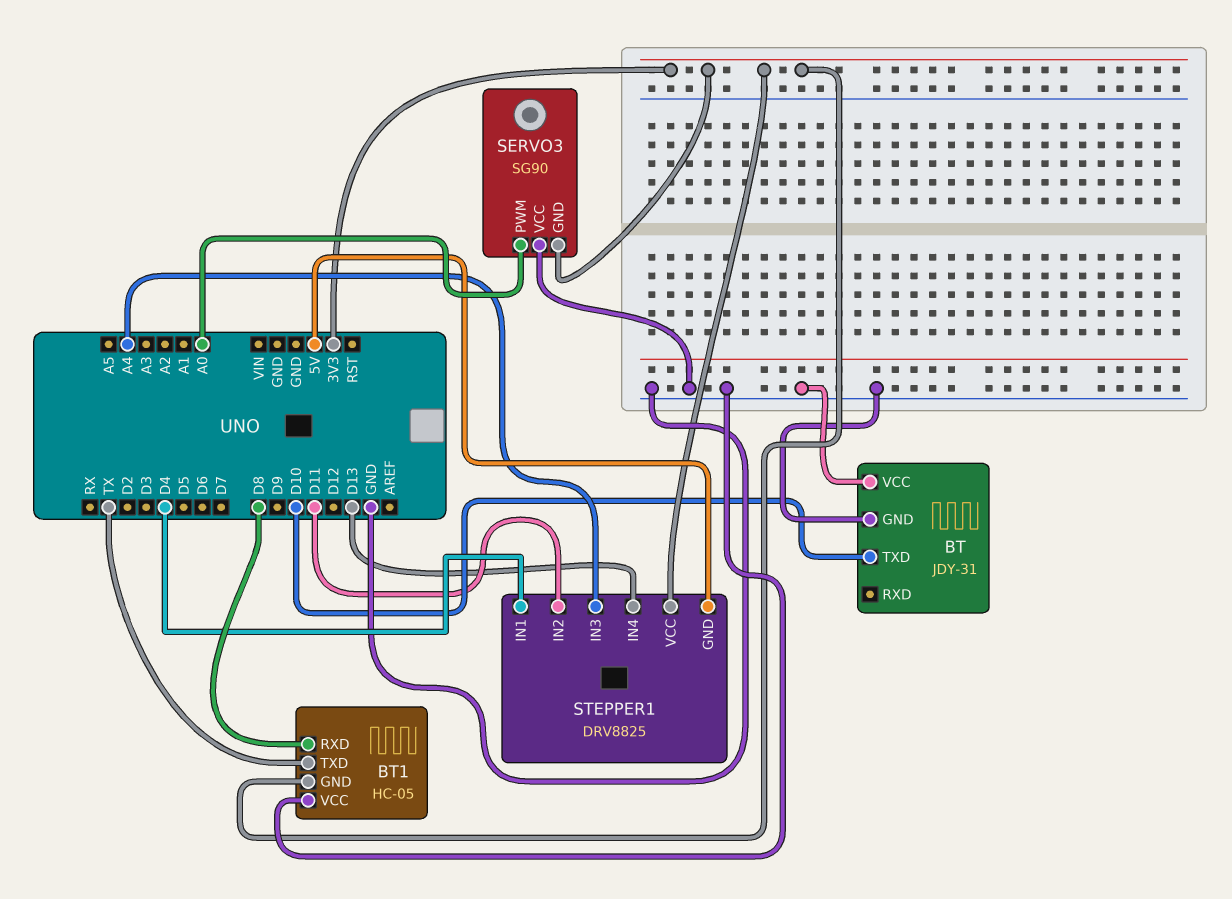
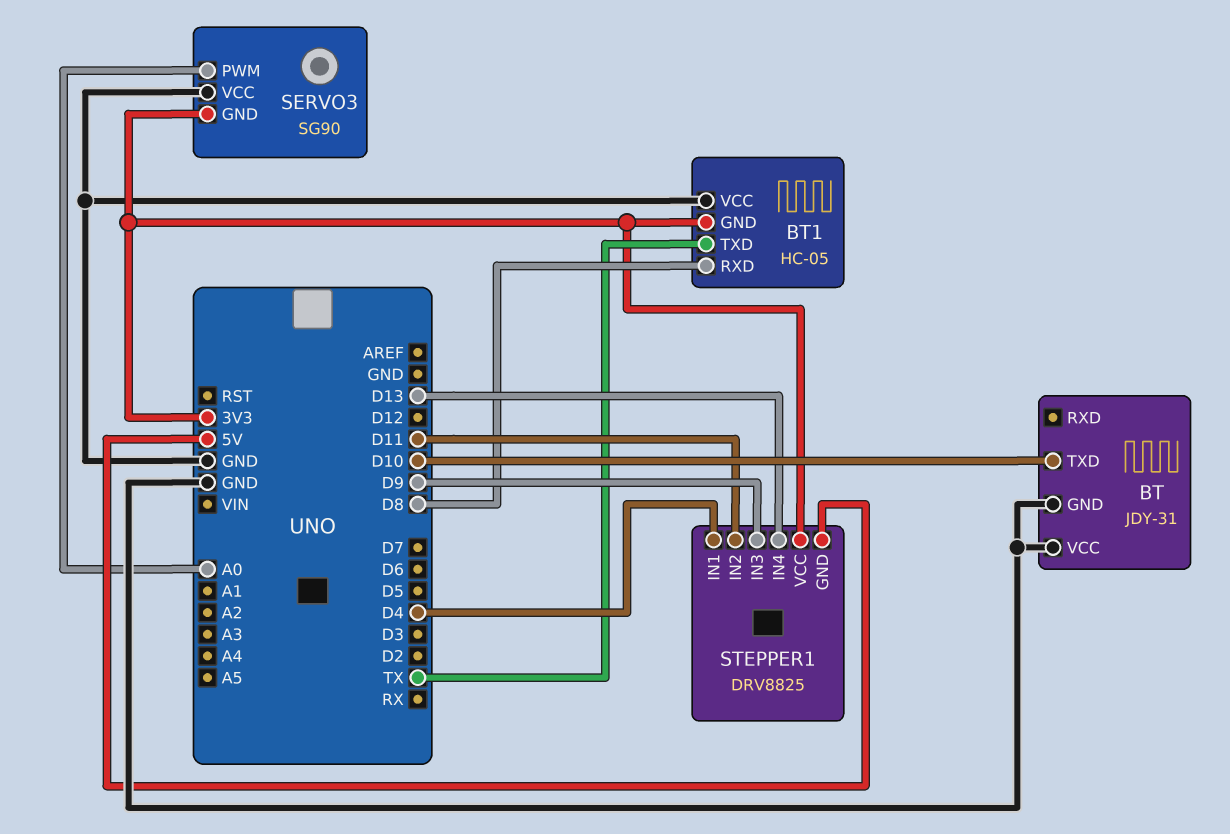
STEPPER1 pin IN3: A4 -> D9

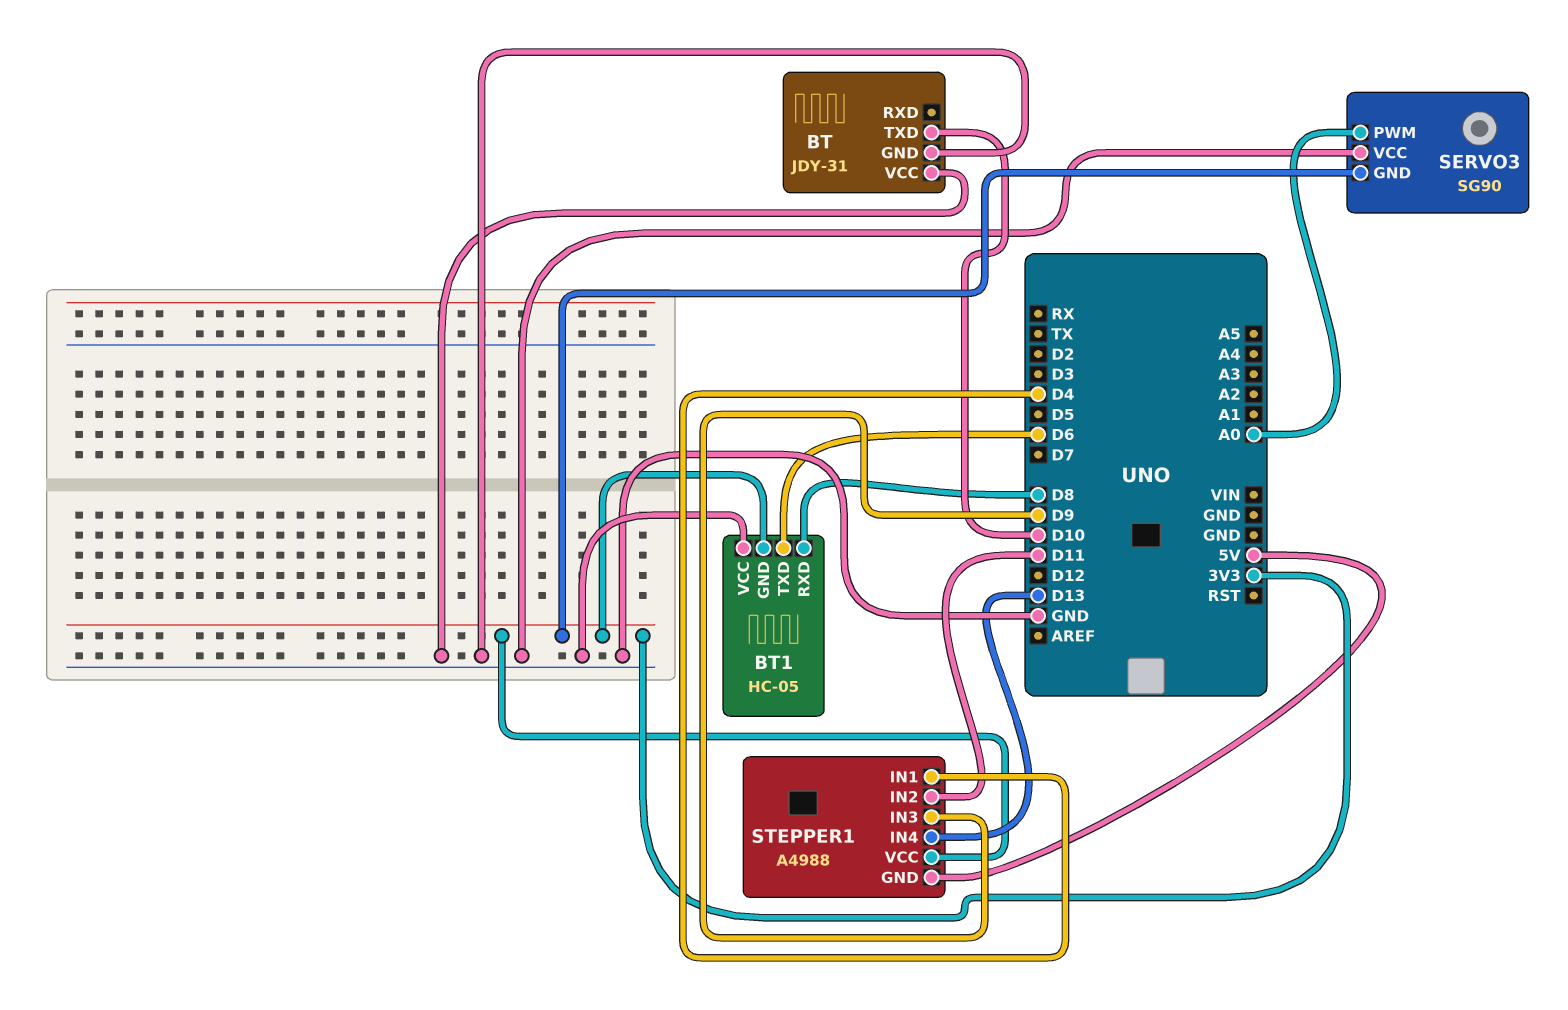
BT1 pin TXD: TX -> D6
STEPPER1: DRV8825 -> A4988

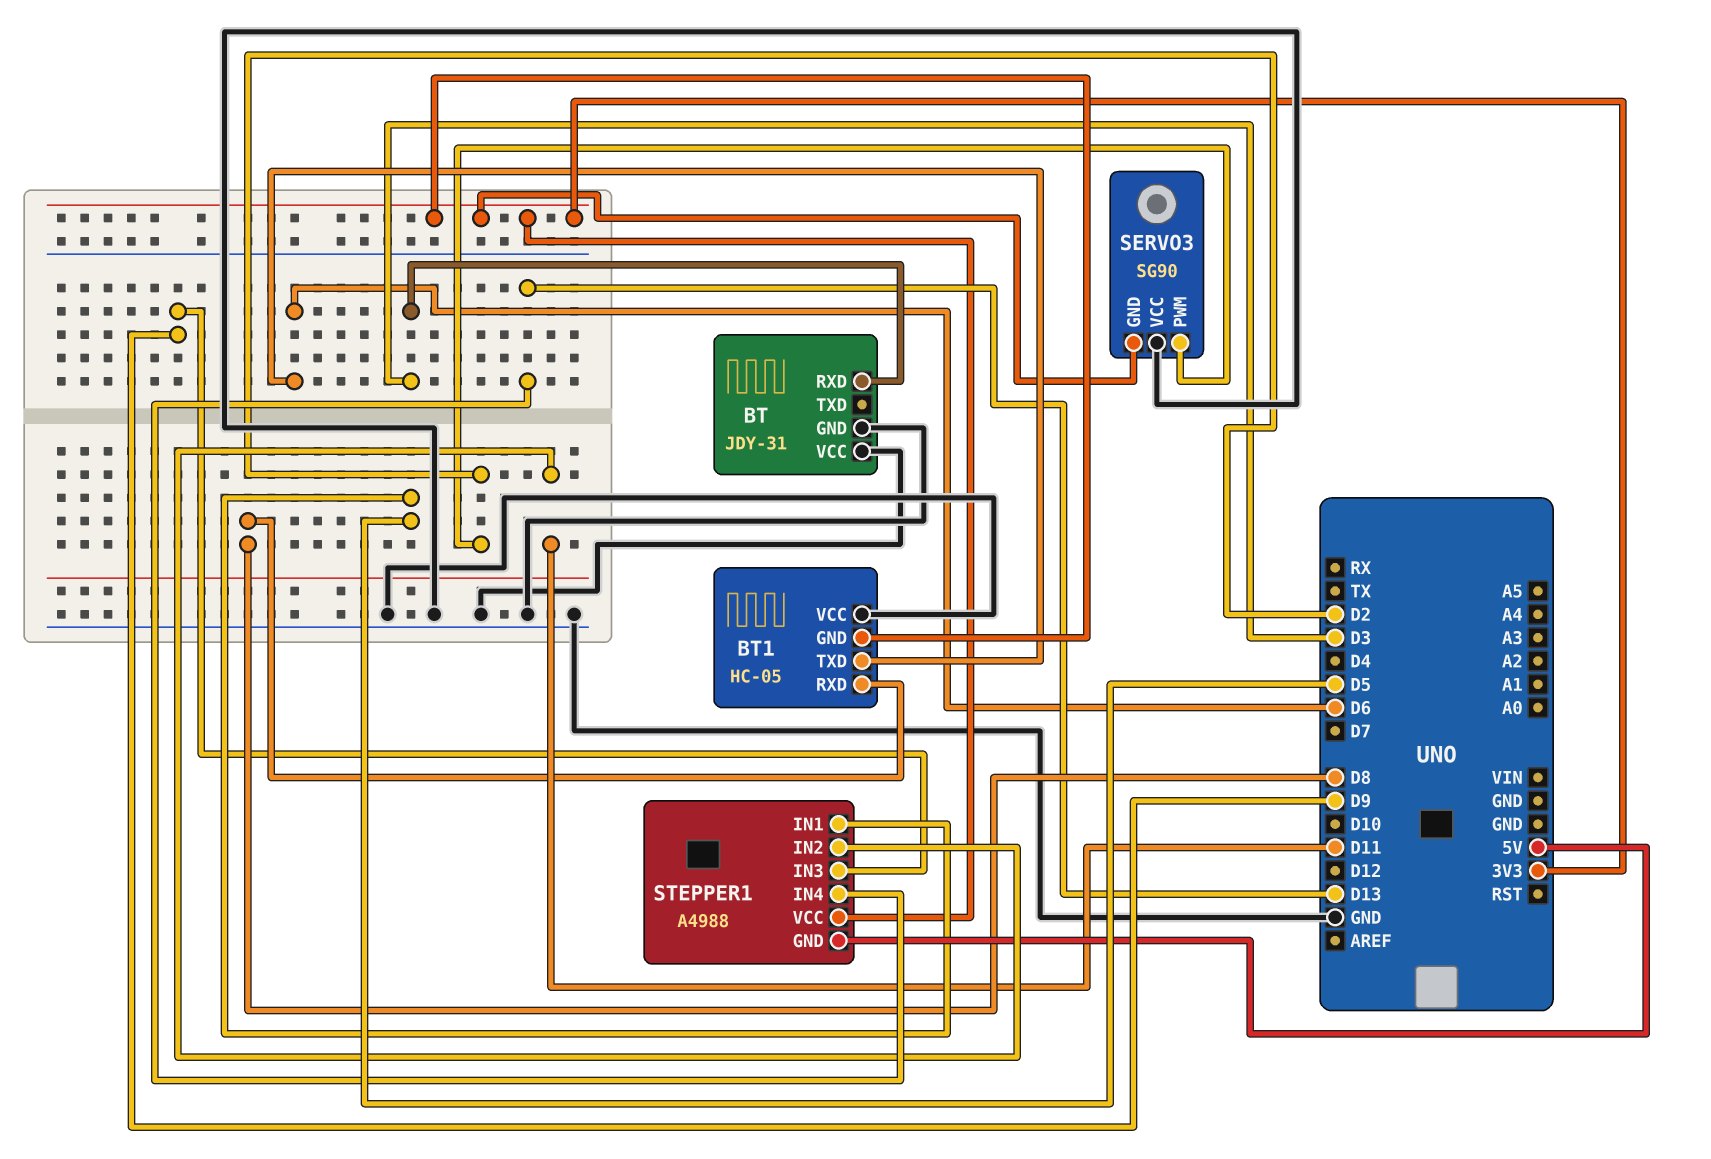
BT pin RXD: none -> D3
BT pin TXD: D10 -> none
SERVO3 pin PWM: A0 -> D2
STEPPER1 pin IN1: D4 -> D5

Exercise instructions »
Each word of the data should be repeated exactly, and the pictures left out.

Answer area »
STEPPER1 pin IN3: A4 -> D9

BT1 pin TXD: TX -> D6
STEPPER1: DRV8825 -> A4988

BT pin RXD: none -> D3
BT pin TXD: D10 -> none
SERVO3 pin PWM: A0 -> D2
STEPPER1 pin IN1: D4 -> D5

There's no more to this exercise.